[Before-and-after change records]

◆ ◆ ◆

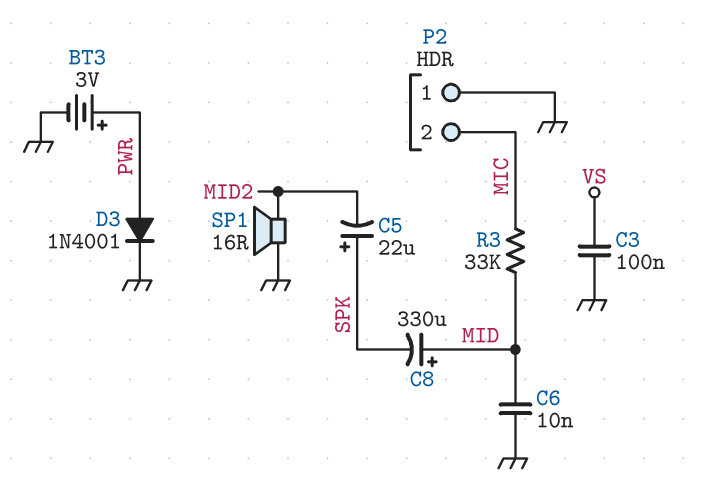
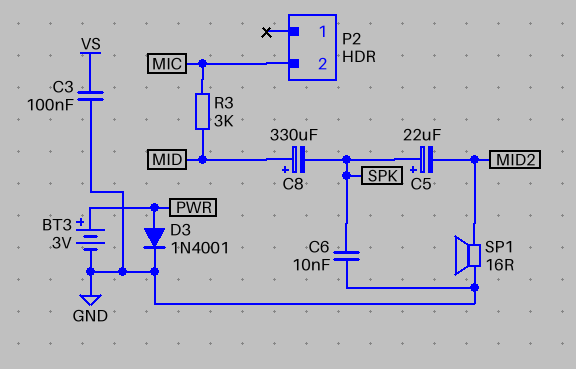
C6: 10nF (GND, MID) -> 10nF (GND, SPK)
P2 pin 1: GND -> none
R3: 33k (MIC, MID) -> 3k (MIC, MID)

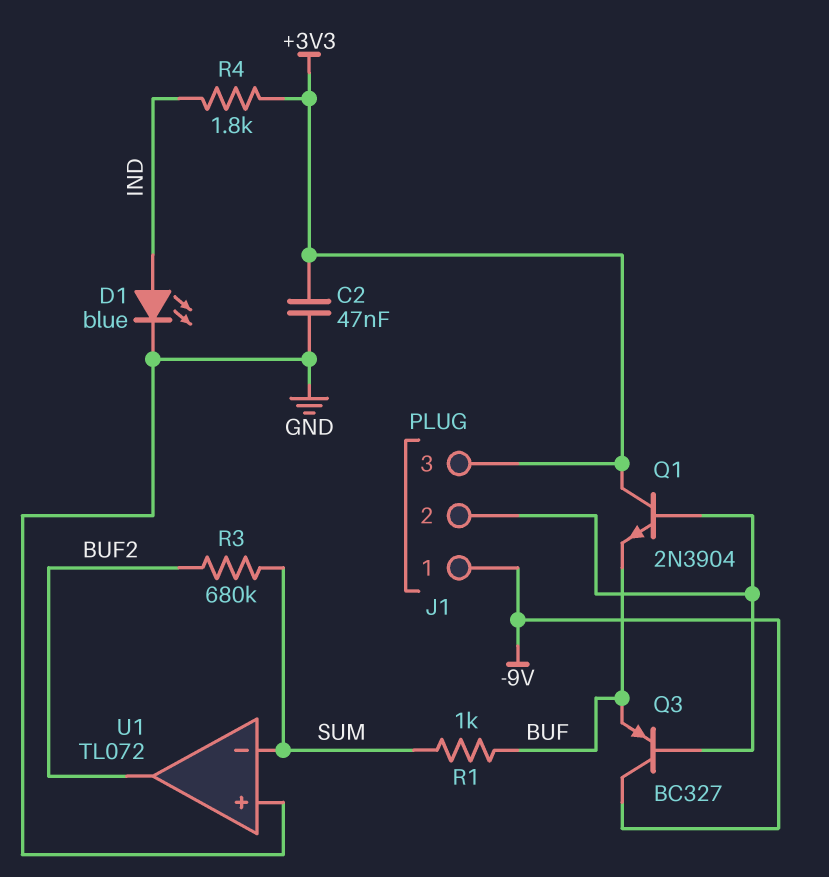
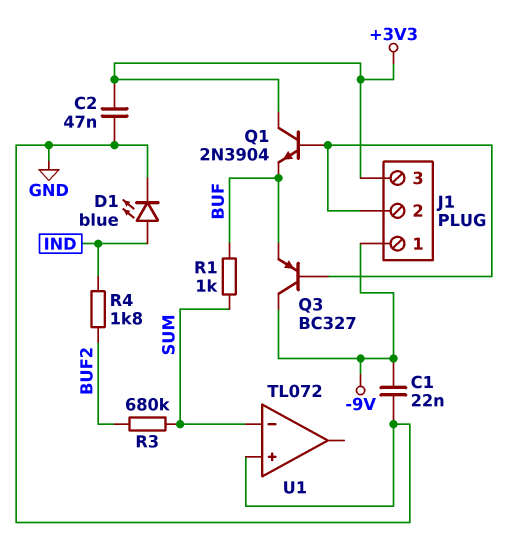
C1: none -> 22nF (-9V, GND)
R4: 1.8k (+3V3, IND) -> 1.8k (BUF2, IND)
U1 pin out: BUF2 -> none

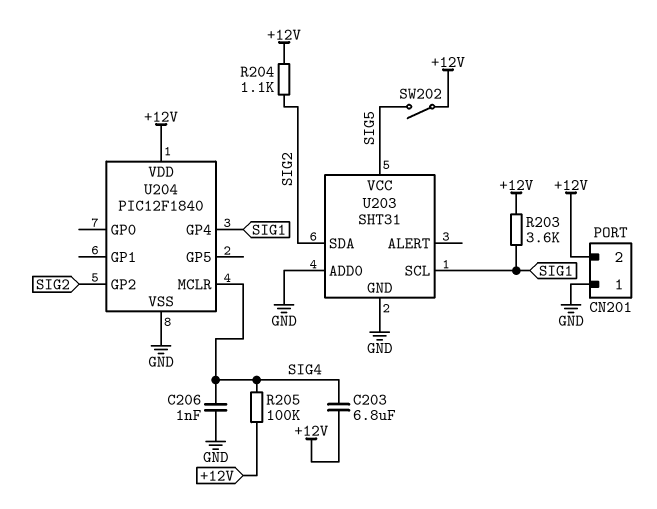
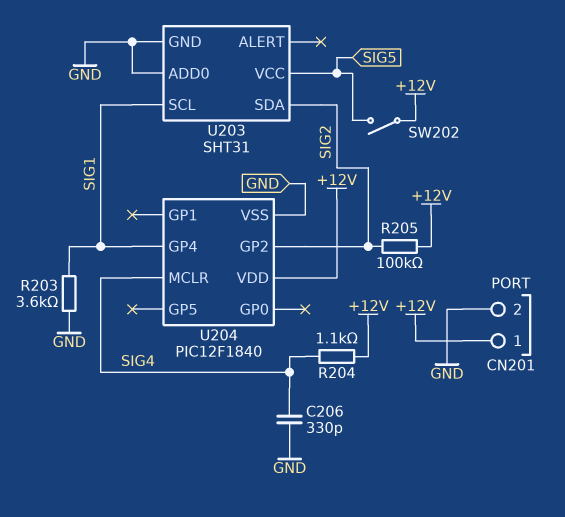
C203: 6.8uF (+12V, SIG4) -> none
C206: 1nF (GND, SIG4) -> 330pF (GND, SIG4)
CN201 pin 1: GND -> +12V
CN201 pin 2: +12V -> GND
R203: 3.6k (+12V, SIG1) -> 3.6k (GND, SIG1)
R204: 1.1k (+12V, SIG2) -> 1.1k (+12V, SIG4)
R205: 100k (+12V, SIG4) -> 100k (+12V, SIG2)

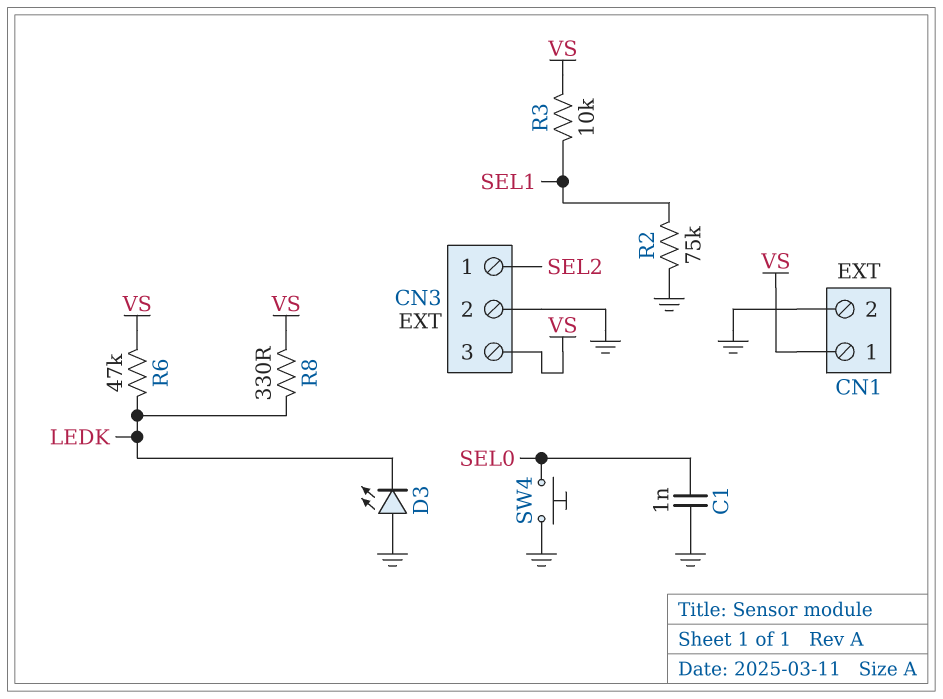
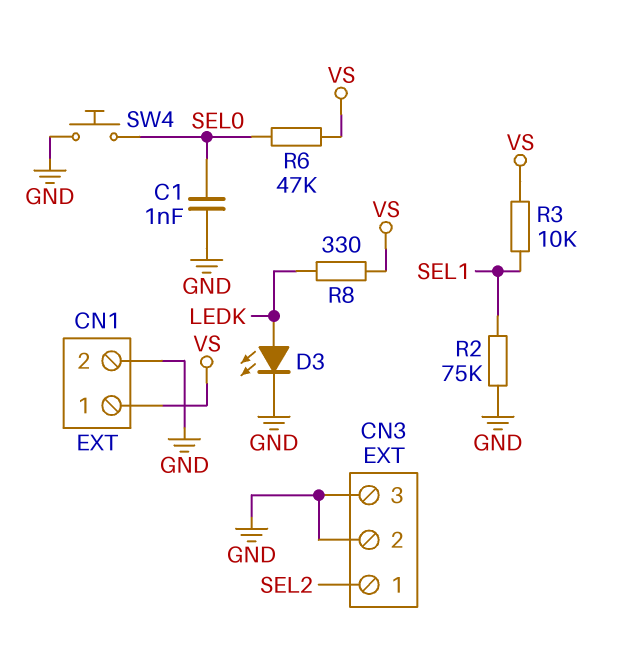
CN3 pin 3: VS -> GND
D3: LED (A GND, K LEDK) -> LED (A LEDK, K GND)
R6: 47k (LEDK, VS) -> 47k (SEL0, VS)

◆ ◆ ◆

Exactly the lines from the line with "R3: 33k (MIC, MID) -> 3k (MIC, MID)" through the end of the data are to be reproduced, and no picture is to be included.

R3: 33k (MIC, MID) -> 3k (MIC, MID)

C1: none -> 22nF (-9V, GND)
R4: 1.8k (+3V3, IND) -> 1.8k (BUF2, IND)
U1 pin out: BUF2 -> none

C203: 6.8uF (+12V, SIG4) -> none
C206: 1nF (GND, SIG4) -> 330pF (GND, SIG4)
CN201 pin 1: GND -> +12V
CN201 pin 2: +12V -> GND
R203: 3.6k (+12V, SIG1) -> 3.6k (GND, SIG1)
R204: 1.1k (+12V, SIG2) -> 1.1k (+12V, SIG4)
R205: 100k (+12V, SIG4) -> 100k (+12V, SIG2)

CN3 pin 3: VS -> GND
D3: LED (A GND, K LEDK) -> LED (A LEDK, K GND)
R6: 47k (LEDK, VS) -> 47k (SEL0, VS)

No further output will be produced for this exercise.